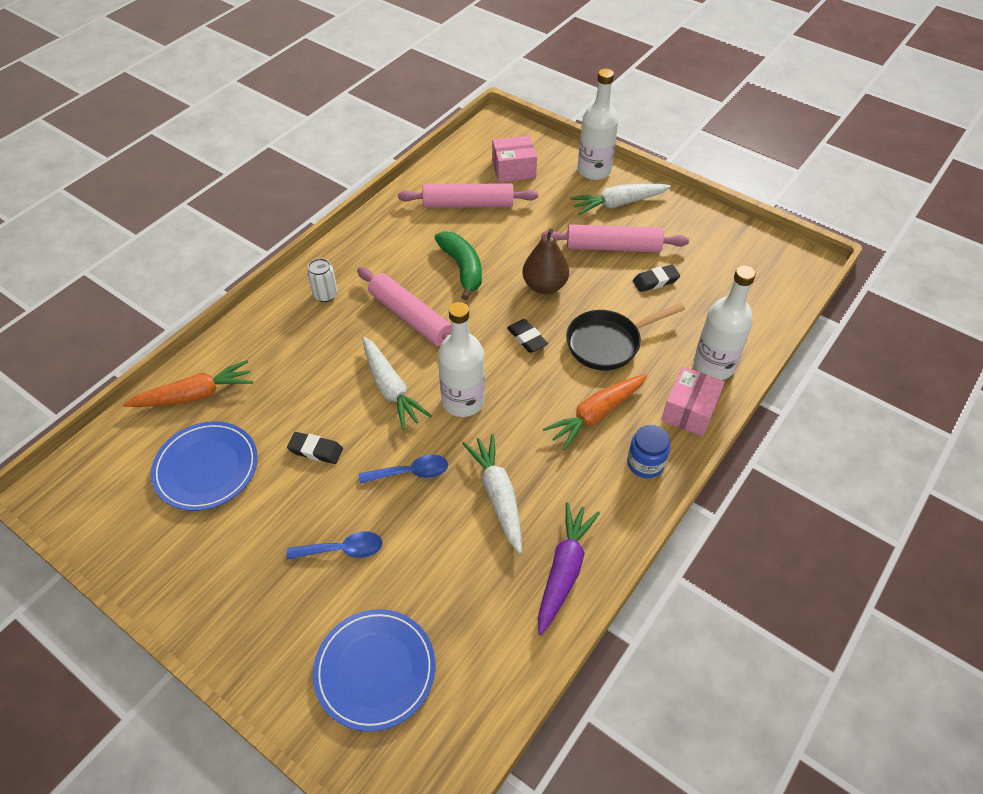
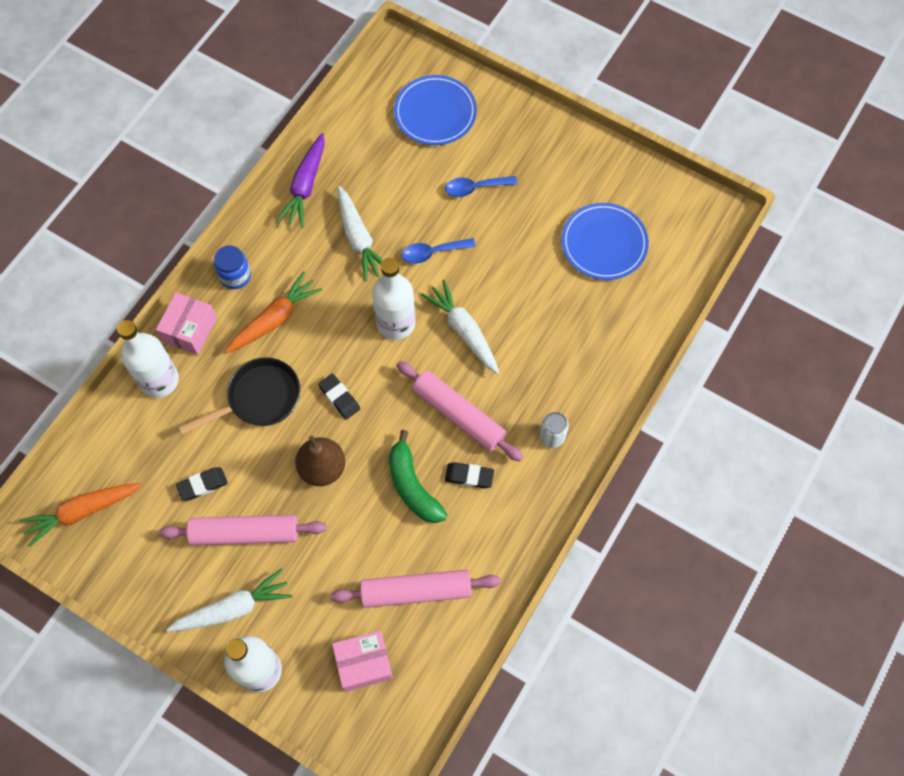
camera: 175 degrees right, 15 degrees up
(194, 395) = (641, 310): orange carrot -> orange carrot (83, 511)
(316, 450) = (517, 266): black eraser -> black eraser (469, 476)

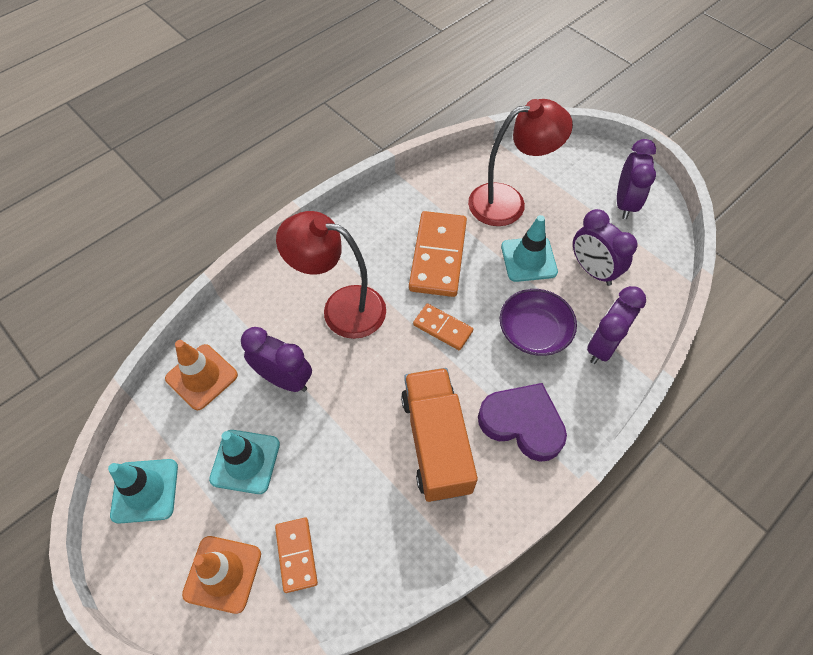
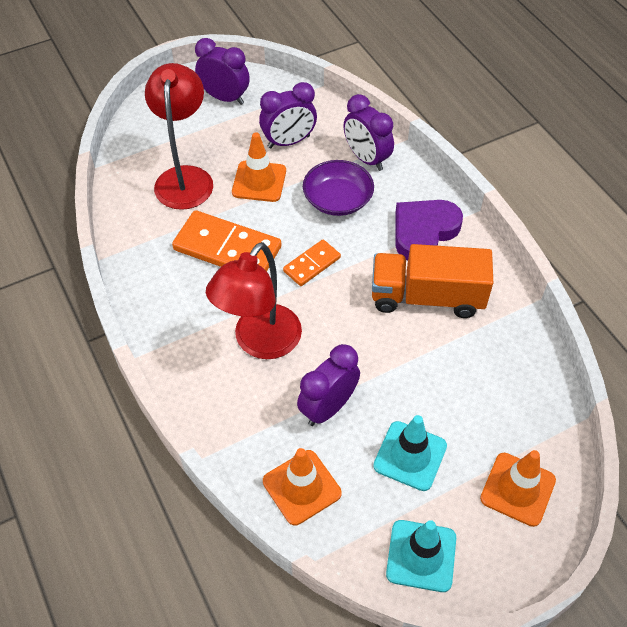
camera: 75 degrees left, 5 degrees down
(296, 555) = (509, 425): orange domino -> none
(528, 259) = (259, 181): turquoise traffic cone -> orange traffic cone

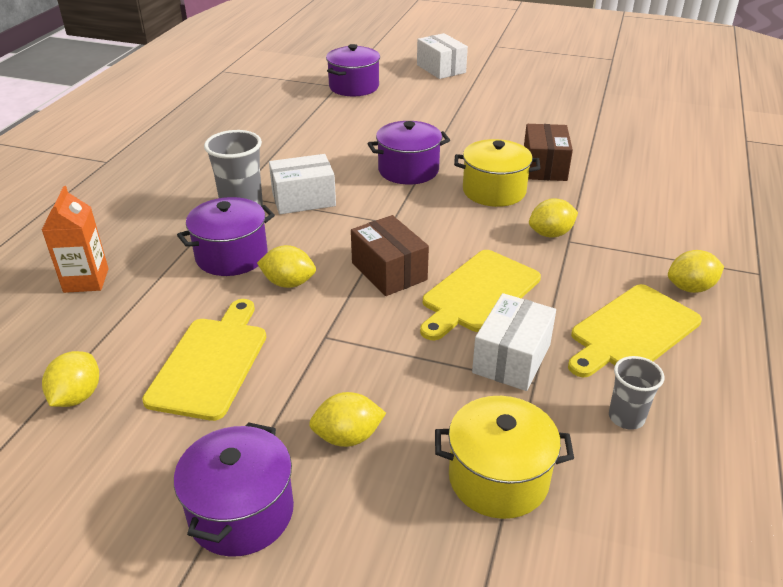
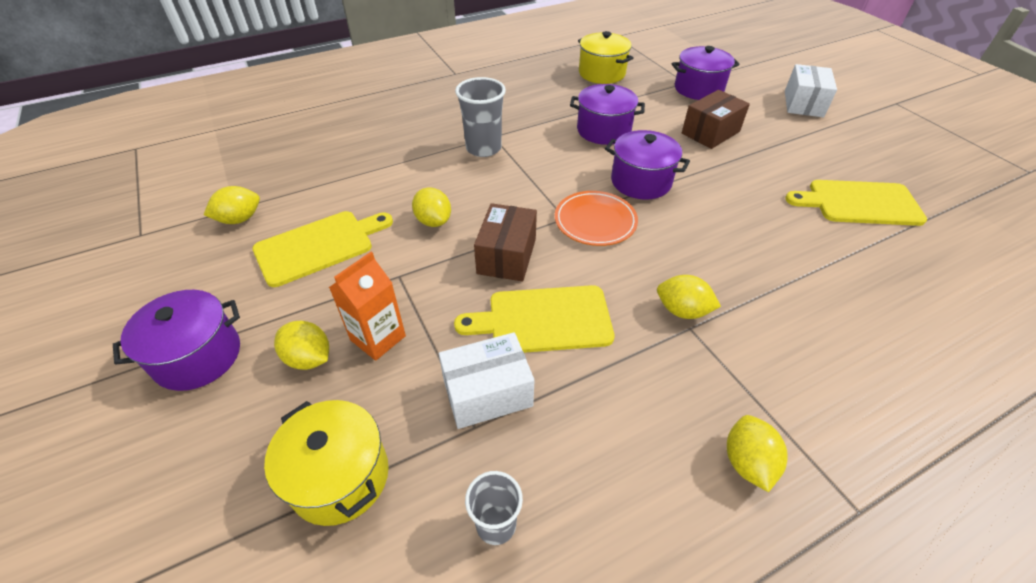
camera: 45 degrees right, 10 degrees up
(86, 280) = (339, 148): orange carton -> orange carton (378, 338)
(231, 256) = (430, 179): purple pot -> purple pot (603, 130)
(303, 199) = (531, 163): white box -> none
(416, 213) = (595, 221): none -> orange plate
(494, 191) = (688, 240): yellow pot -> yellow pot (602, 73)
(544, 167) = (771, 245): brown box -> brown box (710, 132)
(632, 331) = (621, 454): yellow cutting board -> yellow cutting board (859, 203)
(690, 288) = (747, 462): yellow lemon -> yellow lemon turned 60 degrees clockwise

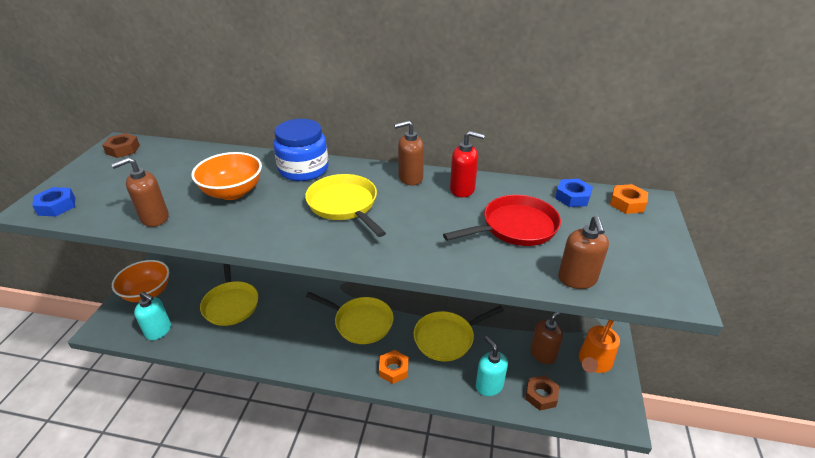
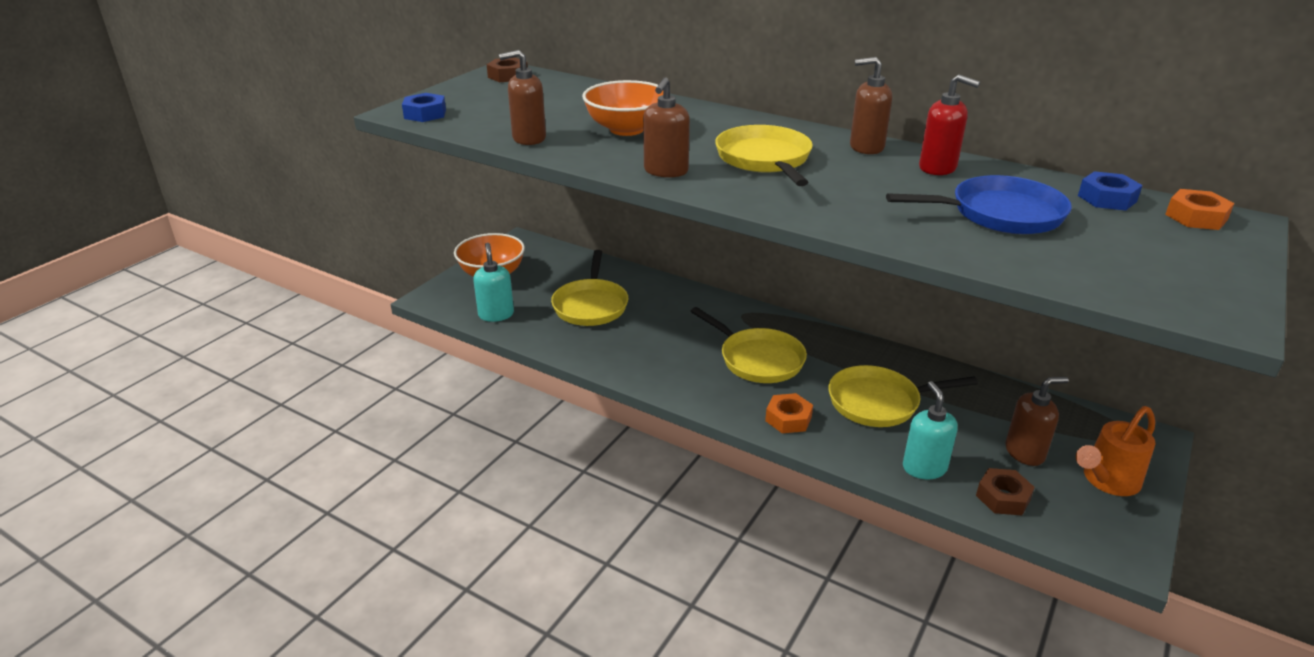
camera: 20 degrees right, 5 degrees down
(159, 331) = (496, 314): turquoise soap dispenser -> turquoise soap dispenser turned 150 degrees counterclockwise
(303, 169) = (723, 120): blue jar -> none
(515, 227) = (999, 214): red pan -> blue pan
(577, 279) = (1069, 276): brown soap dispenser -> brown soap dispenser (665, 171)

····················

> TASK PROMPT: Only lines holding the word "soap" are wanted, so copy each of them from the records above.

> YOUR SOLUTION:
(159, 331) = (496, 314): turquoise soap dispenser -> turquoise soap dispenser turned 150 degrees counterclockwise
(577, 279) = (1069, 276): brown soap dispenser -> brown soap dispenser (665, 171)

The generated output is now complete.